PROBLEM STATEMENT:
Copy out every line holding the string "orange" from the records below.

DATASET CONTENT:

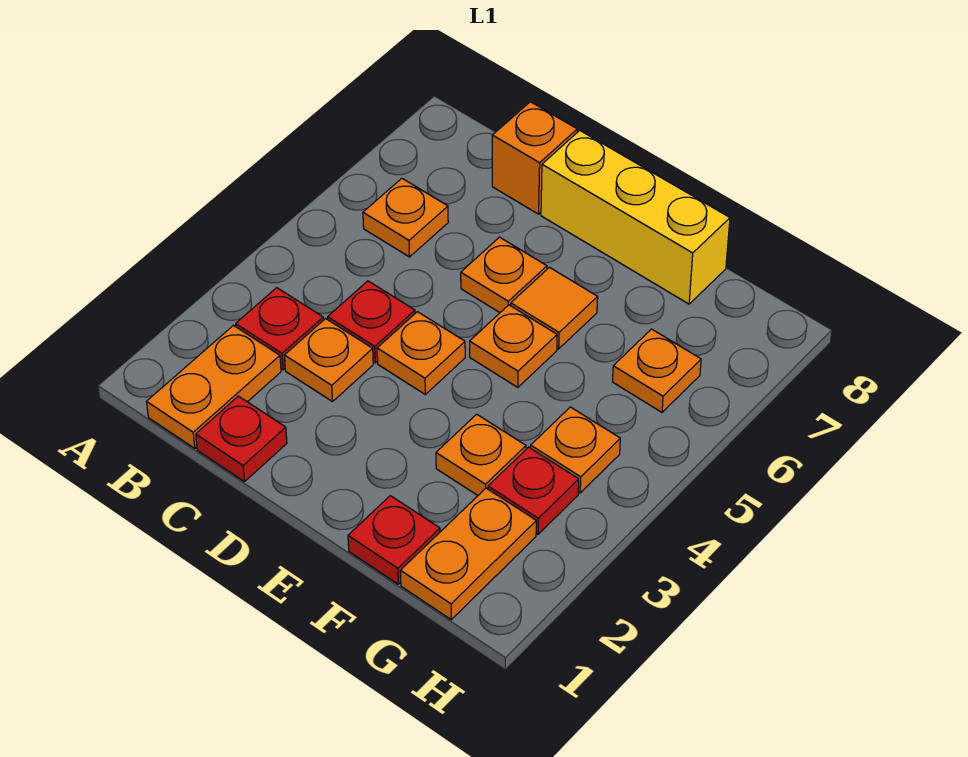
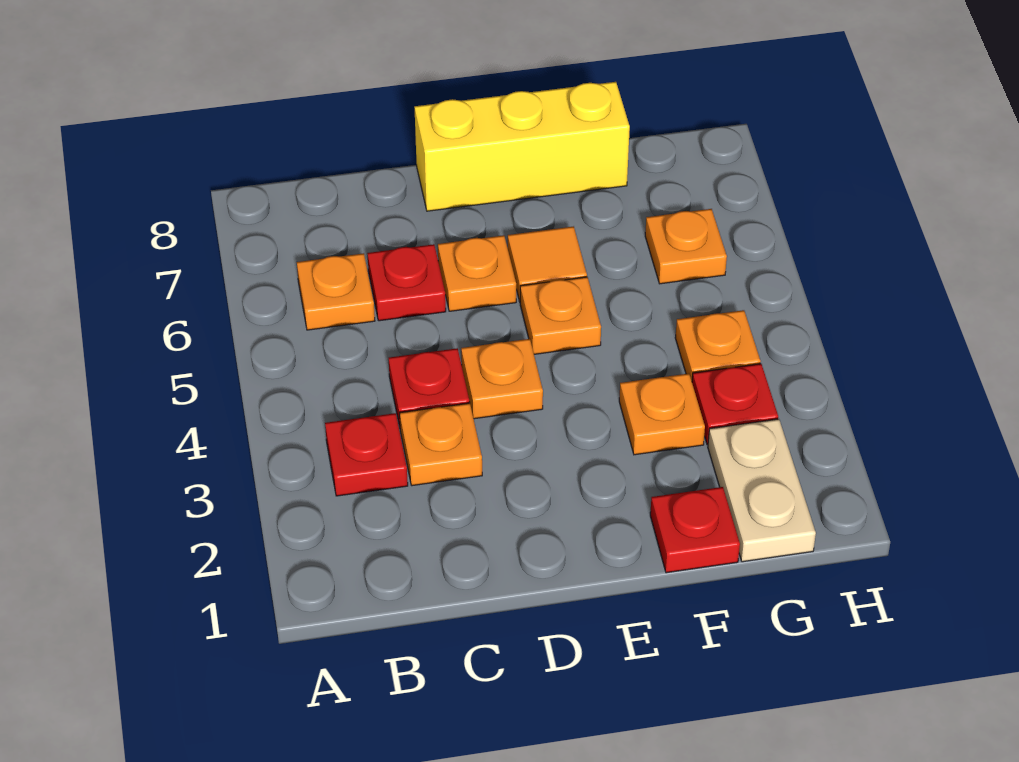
orange 1x2 plate [147,326,281,448] -> none
red 1x1 plate [196,396,287,482] -> red 1x1 plate moved to [367,244,446,321]
orange 1x1 brick [492,102,577,214] -> none
orange 1x2 plate [400,488,536,619] -> tan 1x2 plate [708,419,816,562]

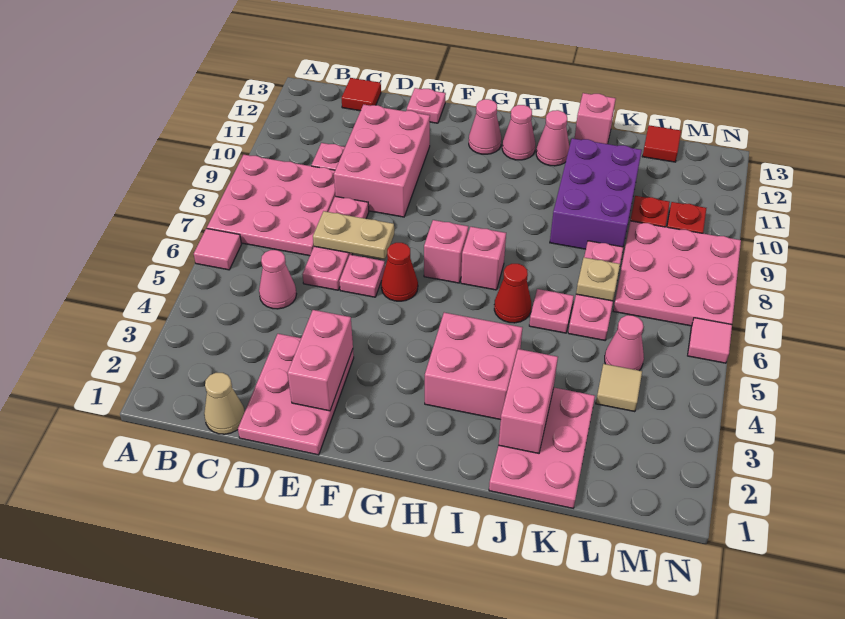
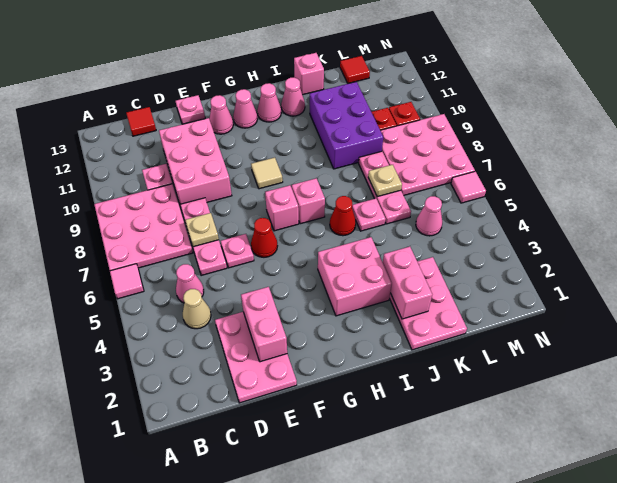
tan 1x1 cone [204,373,245,434] -> tan 1x1 cone moved to [183,289,211,329]
tan 1x2 plate [313,211,394,259] -> tan 1x1 plate [185,213,219,247]
none -> pink 1x1 cone [209,95,233,134]
tan 1x1 tile [596,364,642,412] -> tan 1x1 tile moved to [251,158,283,189]

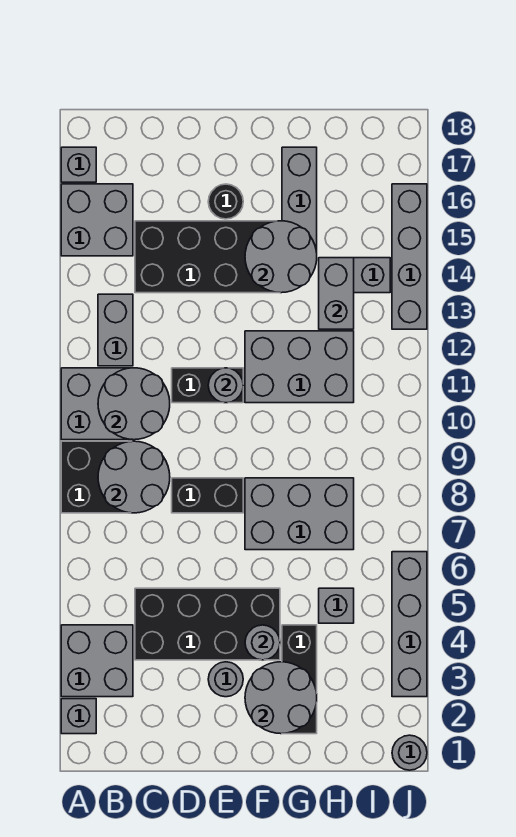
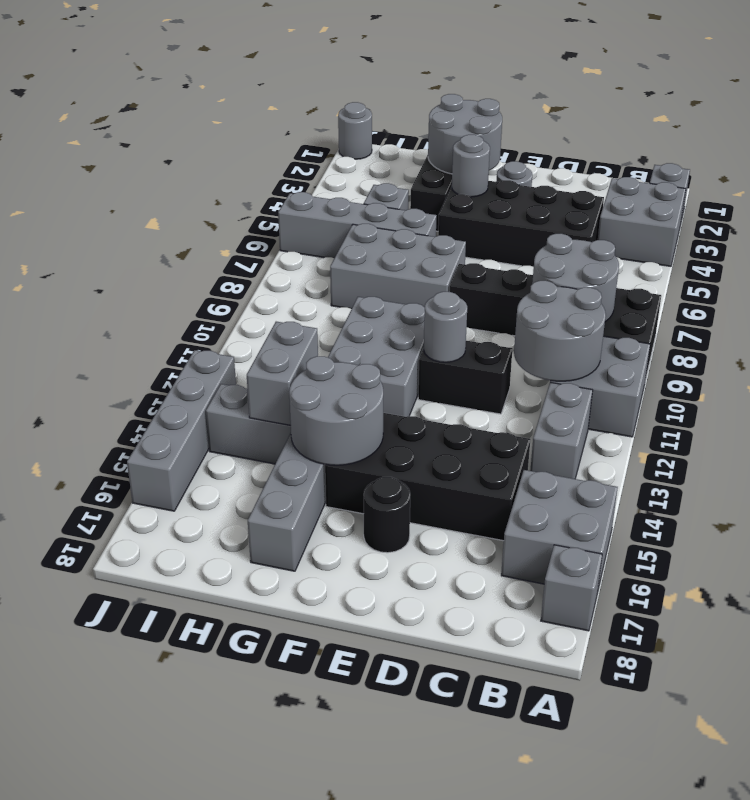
grey 2x3 brick [245,331,354,403] -> grey 2x3 brick turned to [328,297,425,417]
grey 1x4 brick [392,552,427,697] -> grey 1x4 brick turned to [278,192,437,258]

RESULT BELOW:
orange 1x2 plate [147,326,281,448] -> none
orange 1x1 brick [492,102,577,214] -> none
orange 1x2 plate [400,488,536,619] -> tan 1x2 plate [708,419,816,562]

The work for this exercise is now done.